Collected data
.....

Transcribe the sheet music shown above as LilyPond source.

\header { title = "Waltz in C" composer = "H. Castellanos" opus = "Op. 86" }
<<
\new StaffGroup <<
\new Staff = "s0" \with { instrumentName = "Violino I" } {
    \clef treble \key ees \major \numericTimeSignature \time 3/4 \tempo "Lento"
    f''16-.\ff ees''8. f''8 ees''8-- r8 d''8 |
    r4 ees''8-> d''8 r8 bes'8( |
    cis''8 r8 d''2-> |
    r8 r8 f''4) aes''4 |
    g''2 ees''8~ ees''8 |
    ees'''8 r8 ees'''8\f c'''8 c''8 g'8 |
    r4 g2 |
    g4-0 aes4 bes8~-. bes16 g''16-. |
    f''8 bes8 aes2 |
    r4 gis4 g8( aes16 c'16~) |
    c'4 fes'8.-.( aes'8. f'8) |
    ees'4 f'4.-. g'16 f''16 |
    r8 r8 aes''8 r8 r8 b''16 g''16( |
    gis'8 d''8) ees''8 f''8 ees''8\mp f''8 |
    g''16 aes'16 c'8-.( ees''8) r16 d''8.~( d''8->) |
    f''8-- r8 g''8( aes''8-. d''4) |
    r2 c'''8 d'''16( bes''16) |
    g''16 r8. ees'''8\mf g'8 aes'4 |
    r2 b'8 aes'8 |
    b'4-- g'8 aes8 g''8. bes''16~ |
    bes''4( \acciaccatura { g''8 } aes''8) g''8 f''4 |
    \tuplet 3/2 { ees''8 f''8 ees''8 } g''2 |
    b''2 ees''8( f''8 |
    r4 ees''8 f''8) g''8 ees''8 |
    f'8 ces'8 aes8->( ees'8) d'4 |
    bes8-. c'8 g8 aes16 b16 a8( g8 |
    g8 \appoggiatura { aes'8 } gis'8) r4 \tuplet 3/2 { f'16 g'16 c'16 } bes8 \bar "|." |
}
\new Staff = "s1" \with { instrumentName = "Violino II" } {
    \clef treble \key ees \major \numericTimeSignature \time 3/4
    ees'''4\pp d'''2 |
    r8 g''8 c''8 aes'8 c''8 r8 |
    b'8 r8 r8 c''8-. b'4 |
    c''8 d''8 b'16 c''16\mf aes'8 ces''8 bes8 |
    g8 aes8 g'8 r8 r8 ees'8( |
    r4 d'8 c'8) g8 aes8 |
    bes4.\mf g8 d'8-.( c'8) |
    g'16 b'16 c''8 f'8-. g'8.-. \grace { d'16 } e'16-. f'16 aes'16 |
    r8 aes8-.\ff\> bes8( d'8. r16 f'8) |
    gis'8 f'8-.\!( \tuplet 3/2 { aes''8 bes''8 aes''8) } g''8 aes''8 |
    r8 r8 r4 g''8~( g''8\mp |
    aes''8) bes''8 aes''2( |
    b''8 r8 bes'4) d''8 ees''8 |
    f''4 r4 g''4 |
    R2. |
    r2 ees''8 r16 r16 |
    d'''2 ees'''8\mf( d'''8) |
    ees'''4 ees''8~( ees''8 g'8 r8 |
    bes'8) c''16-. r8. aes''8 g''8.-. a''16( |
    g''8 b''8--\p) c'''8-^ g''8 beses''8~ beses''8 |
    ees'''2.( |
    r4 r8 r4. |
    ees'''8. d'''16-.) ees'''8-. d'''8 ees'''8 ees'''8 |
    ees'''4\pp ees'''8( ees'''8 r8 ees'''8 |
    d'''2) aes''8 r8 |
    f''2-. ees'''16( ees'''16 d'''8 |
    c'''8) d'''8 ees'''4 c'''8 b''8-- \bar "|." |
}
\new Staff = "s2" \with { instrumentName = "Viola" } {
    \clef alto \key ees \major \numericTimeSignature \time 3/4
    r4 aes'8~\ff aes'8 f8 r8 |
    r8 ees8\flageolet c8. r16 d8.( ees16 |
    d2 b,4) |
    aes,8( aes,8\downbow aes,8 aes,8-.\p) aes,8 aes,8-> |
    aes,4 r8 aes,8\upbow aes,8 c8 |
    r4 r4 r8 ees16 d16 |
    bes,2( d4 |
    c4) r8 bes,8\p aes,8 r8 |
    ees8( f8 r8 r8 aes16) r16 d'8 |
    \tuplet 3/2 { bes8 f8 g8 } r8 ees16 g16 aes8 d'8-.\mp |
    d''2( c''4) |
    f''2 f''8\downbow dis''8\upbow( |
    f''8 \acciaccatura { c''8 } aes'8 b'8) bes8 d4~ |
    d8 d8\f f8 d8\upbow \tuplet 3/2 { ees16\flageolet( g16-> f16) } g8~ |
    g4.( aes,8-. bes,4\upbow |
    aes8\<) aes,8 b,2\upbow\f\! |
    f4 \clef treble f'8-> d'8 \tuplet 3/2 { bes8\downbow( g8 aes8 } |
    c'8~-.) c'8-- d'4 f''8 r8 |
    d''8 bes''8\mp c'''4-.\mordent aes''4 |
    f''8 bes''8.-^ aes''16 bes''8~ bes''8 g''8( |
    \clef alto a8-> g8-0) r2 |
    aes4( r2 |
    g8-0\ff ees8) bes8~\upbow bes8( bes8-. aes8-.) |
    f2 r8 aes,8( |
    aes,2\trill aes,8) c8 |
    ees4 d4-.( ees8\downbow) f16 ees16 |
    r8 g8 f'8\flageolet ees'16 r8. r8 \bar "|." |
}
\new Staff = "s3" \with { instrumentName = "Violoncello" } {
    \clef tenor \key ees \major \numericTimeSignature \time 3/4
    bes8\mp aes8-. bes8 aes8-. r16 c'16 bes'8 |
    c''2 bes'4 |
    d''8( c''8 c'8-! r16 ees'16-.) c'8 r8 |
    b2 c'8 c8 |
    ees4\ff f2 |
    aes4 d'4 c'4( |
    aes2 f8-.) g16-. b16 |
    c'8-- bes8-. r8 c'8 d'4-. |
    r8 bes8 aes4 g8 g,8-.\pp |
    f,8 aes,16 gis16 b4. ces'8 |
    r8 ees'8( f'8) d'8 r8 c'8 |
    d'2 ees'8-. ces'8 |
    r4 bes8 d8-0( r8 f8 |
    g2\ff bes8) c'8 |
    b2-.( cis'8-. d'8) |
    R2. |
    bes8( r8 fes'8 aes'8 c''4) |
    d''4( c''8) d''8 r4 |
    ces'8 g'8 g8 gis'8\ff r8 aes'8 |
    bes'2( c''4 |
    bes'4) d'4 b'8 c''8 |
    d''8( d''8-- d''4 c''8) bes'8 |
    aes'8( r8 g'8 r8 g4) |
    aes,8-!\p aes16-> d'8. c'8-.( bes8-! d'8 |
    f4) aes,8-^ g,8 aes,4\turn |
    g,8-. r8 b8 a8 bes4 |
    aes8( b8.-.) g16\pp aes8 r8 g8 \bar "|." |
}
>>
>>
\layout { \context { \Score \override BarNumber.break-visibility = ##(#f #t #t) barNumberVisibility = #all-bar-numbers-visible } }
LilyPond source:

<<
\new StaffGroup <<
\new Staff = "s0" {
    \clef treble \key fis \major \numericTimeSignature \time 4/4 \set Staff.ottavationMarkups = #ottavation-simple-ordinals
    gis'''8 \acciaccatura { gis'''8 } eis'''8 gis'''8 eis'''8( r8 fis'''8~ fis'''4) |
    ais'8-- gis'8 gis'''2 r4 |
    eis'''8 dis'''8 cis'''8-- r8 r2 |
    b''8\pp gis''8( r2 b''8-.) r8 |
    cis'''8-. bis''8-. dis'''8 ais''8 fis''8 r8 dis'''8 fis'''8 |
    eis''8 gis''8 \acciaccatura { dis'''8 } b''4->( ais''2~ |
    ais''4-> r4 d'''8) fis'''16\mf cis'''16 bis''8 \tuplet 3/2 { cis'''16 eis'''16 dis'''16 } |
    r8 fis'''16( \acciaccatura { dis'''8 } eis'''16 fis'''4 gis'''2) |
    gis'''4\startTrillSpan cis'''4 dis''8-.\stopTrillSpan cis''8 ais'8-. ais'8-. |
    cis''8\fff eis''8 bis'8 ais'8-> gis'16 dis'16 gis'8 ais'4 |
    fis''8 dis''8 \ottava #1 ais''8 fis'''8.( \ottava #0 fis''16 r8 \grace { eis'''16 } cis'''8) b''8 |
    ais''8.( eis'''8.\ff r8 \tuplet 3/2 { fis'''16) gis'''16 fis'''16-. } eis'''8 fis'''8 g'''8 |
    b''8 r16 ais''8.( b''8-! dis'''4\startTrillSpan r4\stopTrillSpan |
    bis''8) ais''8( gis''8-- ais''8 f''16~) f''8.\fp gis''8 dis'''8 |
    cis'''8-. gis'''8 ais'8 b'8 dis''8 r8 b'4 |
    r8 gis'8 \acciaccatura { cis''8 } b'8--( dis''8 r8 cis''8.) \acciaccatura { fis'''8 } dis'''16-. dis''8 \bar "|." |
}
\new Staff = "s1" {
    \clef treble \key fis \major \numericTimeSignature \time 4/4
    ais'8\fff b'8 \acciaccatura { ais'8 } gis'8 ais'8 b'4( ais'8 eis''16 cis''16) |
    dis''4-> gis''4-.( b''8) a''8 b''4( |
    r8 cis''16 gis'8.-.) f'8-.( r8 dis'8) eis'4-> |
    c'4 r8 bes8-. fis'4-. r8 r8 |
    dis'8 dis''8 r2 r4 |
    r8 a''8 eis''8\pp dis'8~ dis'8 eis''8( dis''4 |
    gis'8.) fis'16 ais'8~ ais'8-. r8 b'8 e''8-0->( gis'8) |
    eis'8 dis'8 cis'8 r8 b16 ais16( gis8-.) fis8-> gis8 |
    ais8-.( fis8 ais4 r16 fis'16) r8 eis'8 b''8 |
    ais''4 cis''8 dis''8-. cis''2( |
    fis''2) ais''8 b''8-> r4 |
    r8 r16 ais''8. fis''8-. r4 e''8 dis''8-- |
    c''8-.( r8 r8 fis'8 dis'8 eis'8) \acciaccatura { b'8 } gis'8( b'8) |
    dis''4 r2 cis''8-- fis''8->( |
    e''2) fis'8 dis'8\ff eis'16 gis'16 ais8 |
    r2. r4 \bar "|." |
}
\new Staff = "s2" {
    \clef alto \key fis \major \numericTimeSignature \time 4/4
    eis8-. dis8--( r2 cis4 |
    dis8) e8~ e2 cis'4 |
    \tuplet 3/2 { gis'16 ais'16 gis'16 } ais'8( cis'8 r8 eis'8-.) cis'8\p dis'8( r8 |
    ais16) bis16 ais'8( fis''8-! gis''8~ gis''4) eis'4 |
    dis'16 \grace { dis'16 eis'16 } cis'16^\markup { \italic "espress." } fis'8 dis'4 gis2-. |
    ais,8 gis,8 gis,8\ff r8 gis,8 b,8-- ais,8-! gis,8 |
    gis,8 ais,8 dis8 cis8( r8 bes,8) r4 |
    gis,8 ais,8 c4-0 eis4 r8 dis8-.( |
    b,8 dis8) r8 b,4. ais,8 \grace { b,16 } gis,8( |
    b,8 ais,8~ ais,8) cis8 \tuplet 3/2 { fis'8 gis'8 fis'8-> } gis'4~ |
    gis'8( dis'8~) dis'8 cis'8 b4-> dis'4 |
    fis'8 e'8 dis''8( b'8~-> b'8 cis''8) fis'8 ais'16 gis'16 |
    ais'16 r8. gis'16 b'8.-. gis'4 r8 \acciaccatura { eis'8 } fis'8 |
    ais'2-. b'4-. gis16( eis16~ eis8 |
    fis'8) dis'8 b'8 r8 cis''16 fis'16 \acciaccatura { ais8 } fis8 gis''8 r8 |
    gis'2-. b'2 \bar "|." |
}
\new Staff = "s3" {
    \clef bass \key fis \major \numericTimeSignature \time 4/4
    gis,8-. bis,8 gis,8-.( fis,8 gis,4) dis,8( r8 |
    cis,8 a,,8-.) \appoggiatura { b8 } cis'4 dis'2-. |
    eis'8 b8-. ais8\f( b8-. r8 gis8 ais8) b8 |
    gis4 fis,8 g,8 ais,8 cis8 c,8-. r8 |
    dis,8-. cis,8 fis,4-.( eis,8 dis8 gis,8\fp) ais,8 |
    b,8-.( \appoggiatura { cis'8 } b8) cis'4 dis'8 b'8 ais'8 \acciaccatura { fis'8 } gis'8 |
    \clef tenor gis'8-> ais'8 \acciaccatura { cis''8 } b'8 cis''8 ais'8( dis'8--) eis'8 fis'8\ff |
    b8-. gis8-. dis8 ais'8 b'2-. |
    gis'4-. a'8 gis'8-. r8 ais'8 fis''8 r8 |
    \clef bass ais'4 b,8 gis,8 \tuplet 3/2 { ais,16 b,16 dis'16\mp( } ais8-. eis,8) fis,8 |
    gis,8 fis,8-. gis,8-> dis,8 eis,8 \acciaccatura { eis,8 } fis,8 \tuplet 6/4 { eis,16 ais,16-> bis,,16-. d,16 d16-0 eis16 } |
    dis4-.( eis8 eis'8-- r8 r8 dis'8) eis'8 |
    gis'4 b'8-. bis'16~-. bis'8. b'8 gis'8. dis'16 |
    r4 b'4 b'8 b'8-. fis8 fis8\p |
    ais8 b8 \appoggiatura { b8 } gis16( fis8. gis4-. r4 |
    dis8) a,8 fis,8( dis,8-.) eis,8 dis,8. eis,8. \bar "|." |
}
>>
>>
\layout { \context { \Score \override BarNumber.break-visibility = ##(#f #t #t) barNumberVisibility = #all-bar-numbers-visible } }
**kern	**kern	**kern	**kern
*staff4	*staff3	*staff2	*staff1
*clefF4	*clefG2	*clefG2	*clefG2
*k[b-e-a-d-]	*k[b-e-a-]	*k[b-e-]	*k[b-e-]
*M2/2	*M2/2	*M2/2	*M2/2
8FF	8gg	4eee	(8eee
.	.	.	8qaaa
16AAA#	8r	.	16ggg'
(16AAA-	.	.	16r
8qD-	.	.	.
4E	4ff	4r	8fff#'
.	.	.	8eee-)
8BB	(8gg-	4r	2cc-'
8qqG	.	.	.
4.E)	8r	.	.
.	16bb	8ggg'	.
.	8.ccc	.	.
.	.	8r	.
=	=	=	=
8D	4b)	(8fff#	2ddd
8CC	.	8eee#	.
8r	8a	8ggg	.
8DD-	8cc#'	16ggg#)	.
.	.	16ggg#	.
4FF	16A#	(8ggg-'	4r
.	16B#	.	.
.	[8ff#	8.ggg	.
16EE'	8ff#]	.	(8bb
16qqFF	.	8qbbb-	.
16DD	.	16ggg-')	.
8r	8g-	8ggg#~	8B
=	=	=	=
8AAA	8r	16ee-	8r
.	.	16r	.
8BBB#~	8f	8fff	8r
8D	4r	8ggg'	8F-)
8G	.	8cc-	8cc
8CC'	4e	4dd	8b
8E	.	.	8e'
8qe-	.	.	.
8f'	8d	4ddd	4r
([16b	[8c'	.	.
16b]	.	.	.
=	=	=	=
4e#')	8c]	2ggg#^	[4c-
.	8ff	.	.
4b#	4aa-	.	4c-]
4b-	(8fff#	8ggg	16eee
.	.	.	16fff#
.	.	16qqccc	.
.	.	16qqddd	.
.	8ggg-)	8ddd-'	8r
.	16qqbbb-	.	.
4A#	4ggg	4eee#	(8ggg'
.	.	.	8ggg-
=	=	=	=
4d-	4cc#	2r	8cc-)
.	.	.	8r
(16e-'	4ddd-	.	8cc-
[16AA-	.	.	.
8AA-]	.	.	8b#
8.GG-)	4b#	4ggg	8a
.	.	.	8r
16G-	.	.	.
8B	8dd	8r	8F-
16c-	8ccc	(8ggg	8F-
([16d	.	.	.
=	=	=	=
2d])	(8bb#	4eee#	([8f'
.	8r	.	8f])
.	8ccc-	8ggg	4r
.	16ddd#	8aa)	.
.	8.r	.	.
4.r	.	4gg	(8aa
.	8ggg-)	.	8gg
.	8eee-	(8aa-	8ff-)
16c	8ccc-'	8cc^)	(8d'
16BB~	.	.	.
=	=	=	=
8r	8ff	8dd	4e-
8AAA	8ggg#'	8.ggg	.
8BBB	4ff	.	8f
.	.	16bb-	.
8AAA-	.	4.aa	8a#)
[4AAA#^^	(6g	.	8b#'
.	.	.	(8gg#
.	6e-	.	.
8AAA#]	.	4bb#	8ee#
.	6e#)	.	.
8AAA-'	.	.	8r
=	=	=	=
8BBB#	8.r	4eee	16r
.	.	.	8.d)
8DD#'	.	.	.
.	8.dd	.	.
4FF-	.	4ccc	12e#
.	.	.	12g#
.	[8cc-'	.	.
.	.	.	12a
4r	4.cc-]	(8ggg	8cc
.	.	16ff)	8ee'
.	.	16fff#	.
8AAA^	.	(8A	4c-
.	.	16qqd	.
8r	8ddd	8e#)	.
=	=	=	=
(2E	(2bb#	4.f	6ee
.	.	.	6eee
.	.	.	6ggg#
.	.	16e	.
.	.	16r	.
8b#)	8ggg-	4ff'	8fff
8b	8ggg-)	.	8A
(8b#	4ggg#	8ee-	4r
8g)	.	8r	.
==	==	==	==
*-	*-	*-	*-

.....

# What to work on:
Please pick out each line in the records above that contains the string "instrumentName", and copy those lines.

# The reply:
\new Staff = "s0" \with { instrumentName = "Violino I" } {
\new Staff = "s1" \with { instrumentName = "Violino II" } {
\new Staff = "s2" \with { instrumentName = "Viola" } {
\new Staff = "s3" \with { instrumentName = "Violoncello" } {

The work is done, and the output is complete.